Exercise instructions: Please transcribe exactly, and only, the lines of the data below between the line holding "camera: 45 degrees right, 0 degrees up" and the line holding "(547, 60) = (495, 101): green", inclusive.
======== Material shown ========
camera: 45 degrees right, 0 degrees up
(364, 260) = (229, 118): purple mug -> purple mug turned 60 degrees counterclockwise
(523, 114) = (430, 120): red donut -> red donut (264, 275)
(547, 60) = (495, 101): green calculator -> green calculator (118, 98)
========
======== Material shown ========
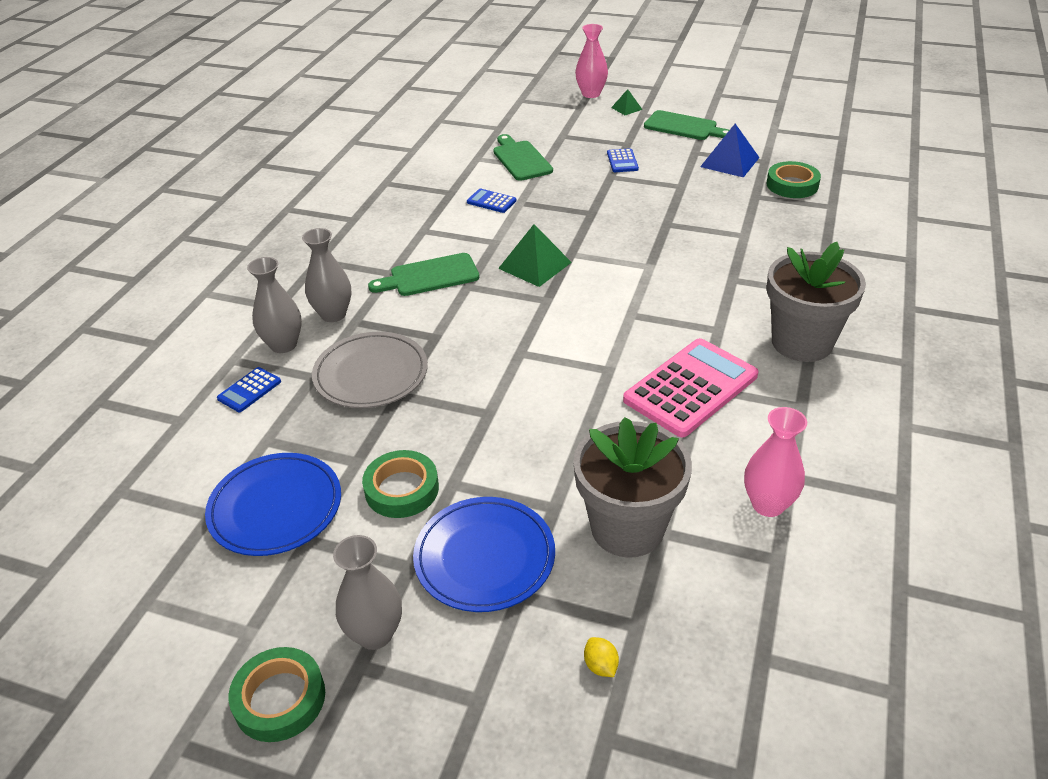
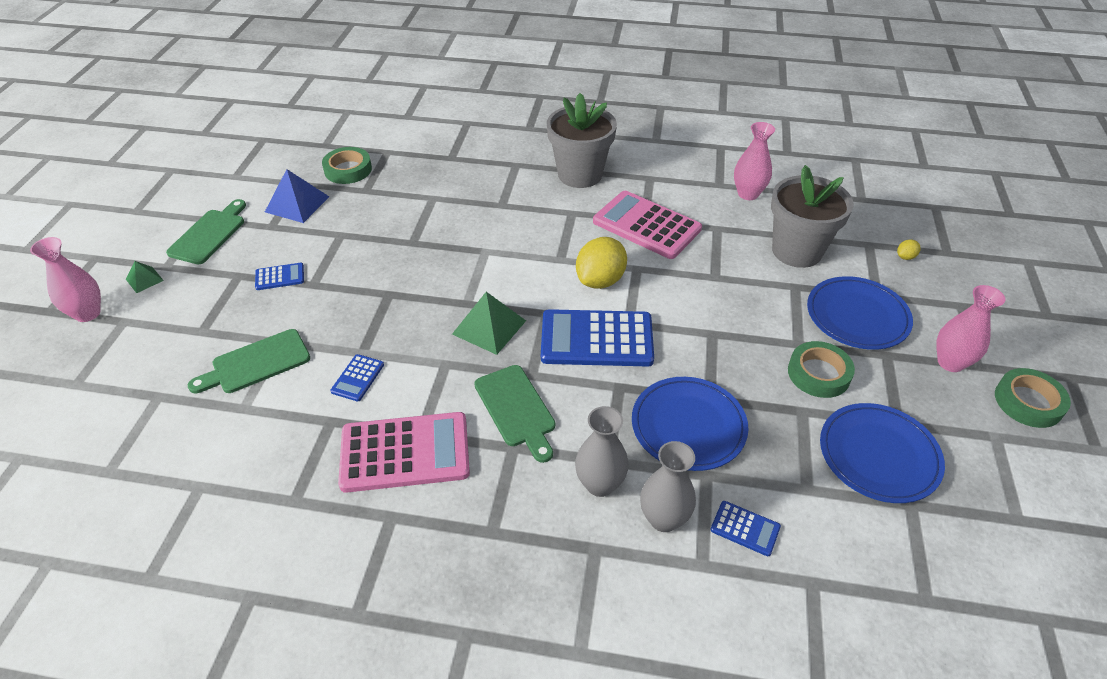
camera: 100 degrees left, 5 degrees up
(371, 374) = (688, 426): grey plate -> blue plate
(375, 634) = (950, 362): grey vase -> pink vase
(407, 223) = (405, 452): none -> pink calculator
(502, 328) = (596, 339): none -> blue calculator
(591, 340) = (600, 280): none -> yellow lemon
========
======== Material shown ========
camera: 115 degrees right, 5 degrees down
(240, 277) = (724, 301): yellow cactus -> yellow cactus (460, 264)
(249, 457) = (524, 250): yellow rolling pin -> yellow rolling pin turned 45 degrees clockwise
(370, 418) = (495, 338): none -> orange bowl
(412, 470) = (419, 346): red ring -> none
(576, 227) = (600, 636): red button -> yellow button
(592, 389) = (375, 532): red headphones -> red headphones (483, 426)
========
Response below:
camera: 45 degrees right, 0 degrees up
(364, 260) = (229, 118): purple mug -> purple mug turned 60 degrees counterclockwise
(523, 114) = (430, 120): red donut -> red donut (264, 275)
(547, 60) = (495, 101): green calculator -> green calculator (118, 98)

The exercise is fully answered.